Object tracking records
┄┄┄┄┄┄
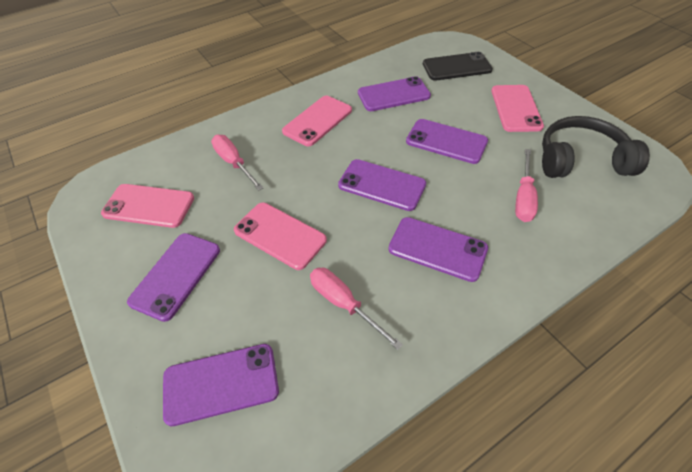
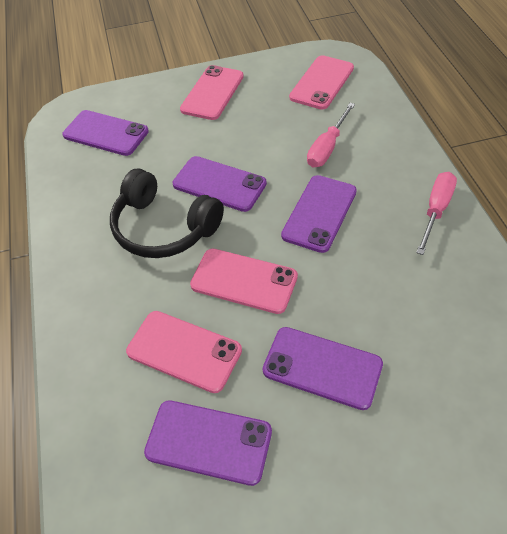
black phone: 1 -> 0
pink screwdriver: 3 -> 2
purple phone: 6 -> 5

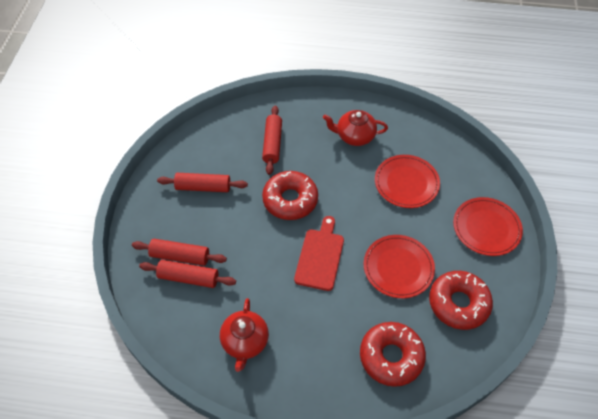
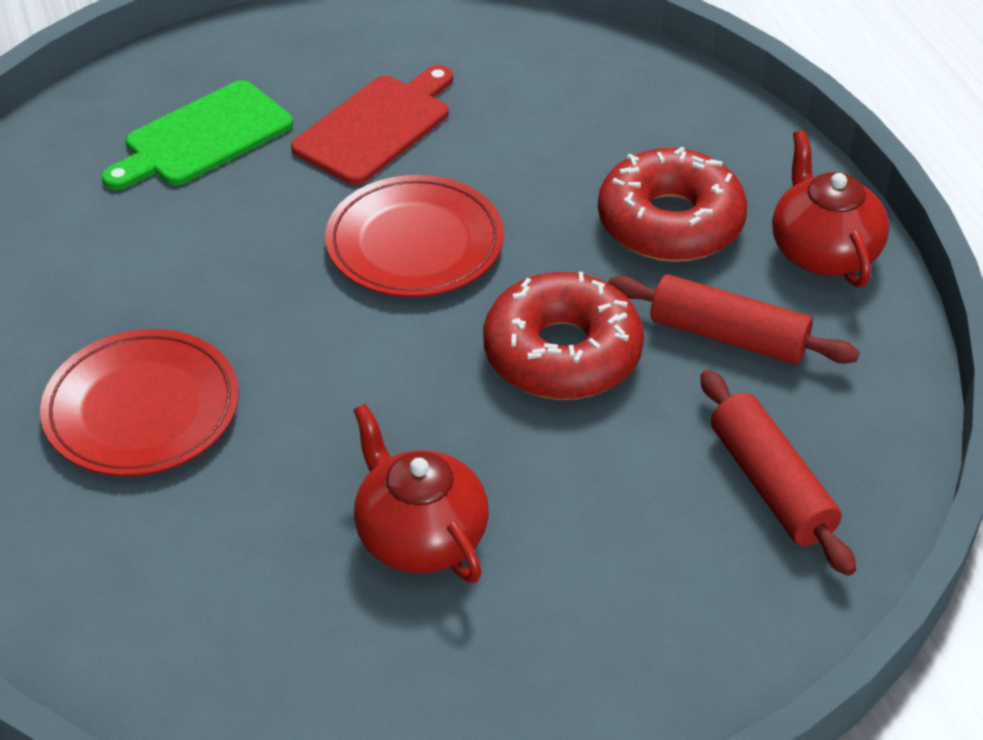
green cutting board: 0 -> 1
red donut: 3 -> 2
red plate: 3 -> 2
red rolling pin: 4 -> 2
┄┄┄┄┄┄
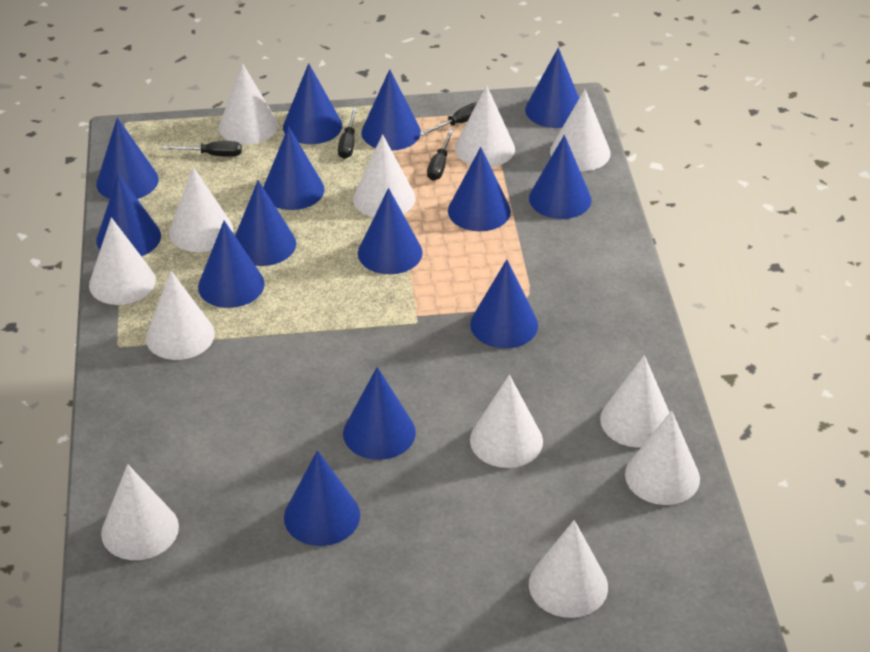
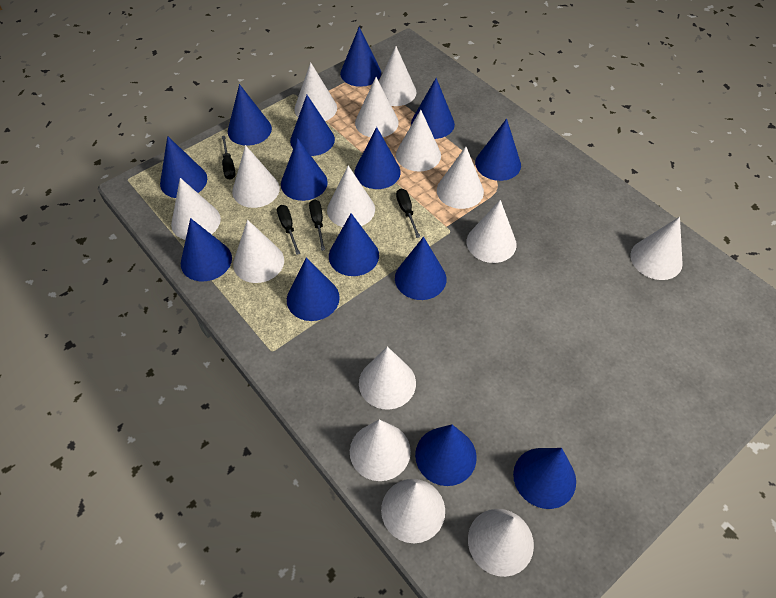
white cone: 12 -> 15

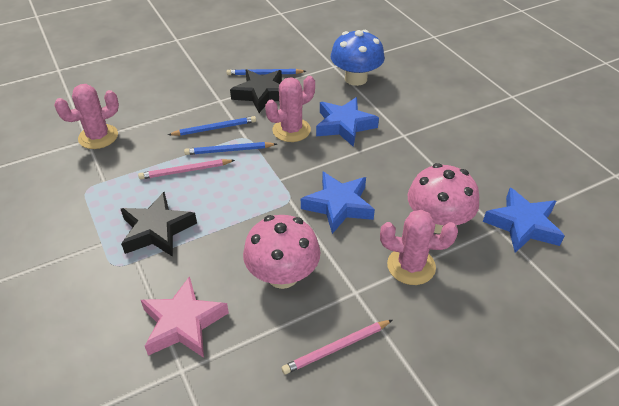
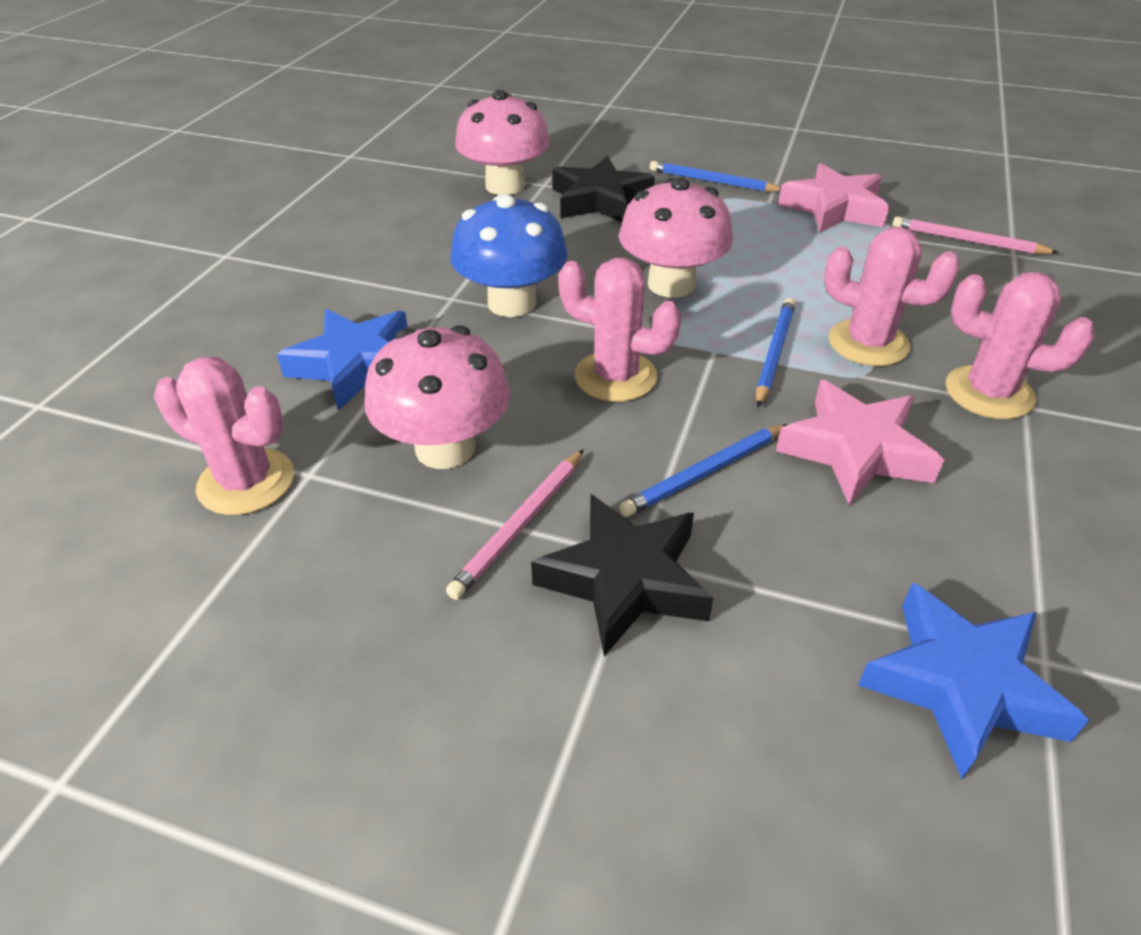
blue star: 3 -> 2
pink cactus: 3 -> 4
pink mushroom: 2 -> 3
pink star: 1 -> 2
┄┄┄┄┄┄
What you have to do:
Look above for the line with "pink screwdriver: 3 -> 2" and the line with "red rolling pin: 4 -> 2", then copy them and all lines in between exactly as written, and only those, without any pictures.

Exercise output:
pink screwdriver: 3 -> 2
purple phone: 6 -> 5

green cutting board: 0 -> 1
red donut: 3 -> 2
red plate: 3 -> 2
red rolling pin: 4 -> 2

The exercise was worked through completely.